(Entries taken from a collection)
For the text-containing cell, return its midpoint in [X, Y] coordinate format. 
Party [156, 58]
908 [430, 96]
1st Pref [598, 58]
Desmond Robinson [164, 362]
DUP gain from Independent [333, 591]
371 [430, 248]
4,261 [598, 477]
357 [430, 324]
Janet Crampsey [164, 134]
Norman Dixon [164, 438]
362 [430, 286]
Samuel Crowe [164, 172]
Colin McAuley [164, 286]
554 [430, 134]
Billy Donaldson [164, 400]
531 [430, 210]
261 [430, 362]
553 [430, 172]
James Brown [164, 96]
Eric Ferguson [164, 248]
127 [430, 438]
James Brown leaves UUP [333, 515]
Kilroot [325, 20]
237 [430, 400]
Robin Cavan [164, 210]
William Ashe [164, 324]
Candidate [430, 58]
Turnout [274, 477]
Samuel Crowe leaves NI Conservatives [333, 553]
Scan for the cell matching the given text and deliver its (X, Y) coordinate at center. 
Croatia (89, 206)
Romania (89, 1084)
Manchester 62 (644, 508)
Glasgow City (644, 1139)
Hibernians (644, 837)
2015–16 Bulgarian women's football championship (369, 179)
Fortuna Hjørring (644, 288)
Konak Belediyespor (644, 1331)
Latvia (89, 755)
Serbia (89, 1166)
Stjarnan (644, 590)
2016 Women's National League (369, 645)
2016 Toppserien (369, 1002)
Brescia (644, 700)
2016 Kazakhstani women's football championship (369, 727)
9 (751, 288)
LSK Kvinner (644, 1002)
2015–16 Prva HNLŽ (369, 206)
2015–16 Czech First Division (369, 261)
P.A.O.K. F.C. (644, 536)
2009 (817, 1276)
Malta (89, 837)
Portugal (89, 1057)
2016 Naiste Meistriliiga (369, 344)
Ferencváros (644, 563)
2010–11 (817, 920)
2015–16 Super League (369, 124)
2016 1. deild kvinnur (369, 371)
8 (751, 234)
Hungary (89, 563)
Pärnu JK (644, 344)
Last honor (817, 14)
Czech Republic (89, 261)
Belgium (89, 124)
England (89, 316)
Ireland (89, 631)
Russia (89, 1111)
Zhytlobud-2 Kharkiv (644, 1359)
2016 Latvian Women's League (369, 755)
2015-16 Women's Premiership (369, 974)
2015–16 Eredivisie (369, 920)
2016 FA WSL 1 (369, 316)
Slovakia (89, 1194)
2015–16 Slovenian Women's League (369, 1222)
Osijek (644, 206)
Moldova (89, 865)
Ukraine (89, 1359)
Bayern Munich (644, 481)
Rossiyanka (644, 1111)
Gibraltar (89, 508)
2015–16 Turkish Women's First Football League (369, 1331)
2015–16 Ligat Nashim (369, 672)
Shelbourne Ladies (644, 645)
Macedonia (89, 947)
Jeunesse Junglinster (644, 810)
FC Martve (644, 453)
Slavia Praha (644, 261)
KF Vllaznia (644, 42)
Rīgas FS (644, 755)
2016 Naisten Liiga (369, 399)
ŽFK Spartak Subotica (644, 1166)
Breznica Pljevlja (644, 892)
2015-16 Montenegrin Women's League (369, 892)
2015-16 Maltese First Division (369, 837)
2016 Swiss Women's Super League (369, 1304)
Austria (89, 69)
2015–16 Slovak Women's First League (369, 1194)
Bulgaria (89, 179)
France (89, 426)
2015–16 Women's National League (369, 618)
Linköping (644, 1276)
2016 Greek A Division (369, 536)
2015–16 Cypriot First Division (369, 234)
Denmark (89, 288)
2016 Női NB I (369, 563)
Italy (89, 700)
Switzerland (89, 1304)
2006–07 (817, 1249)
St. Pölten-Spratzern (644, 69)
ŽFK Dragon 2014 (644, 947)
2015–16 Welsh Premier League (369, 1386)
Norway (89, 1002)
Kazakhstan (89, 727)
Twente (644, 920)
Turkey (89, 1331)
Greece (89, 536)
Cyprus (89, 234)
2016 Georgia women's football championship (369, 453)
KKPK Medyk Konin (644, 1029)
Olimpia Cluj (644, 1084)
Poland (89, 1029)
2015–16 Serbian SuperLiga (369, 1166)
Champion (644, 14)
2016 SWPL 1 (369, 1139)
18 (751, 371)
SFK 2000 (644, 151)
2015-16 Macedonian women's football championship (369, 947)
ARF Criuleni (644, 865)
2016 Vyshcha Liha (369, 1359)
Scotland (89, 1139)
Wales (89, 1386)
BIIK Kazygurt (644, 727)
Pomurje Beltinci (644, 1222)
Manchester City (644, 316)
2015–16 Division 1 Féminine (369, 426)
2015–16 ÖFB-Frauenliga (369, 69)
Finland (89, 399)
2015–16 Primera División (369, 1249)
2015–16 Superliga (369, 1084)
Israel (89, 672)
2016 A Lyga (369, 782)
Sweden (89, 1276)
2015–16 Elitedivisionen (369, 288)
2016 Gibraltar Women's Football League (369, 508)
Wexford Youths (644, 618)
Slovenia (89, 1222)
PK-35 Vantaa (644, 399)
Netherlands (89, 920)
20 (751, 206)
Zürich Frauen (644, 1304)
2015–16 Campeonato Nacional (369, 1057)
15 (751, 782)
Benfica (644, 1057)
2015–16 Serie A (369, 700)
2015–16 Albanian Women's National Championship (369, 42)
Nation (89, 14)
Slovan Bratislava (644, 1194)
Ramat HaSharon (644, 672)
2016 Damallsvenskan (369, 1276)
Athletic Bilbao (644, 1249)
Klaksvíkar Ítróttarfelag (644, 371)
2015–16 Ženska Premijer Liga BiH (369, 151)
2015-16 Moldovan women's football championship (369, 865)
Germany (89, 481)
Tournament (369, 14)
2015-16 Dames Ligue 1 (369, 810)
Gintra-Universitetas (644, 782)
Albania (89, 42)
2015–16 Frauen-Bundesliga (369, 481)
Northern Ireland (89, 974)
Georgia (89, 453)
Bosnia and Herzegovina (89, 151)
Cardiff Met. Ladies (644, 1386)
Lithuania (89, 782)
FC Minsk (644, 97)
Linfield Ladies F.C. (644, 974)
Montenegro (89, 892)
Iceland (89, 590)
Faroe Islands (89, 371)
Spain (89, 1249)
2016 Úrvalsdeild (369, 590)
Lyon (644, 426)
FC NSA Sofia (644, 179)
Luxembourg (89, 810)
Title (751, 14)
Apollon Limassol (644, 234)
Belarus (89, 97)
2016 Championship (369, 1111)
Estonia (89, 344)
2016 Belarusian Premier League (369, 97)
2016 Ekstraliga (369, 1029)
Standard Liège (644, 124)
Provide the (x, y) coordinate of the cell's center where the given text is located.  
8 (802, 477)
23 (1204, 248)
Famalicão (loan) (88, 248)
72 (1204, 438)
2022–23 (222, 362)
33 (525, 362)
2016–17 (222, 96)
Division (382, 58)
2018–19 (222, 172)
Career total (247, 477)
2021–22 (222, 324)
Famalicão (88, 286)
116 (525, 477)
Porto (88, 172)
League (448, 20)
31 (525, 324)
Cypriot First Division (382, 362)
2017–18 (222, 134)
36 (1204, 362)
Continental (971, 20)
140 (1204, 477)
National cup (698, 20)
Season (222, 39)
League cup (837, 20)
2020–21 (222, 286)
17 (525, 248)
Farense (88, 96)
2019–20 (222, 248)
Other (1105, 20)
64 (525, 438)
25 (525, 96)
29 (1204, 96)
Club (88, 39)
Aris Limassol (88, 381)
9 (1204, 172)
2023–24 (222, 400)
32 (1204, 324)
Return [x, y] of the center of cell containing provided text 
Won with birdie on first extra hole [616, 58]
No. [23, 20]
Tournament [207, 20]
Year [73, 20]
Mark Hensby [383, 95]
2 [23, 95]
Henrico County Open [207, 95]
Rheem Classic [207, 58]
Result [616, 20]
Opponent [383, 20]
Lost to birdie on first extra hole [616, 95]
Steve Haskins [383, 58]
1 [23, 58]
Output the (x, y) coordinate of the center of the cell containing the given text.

**Requirements**
List every line from the entries above that contains the word "Famalicão", copying each one in full.

**Task output**
Famalicão (loan) (88, 248)
Famalicão (88, 286)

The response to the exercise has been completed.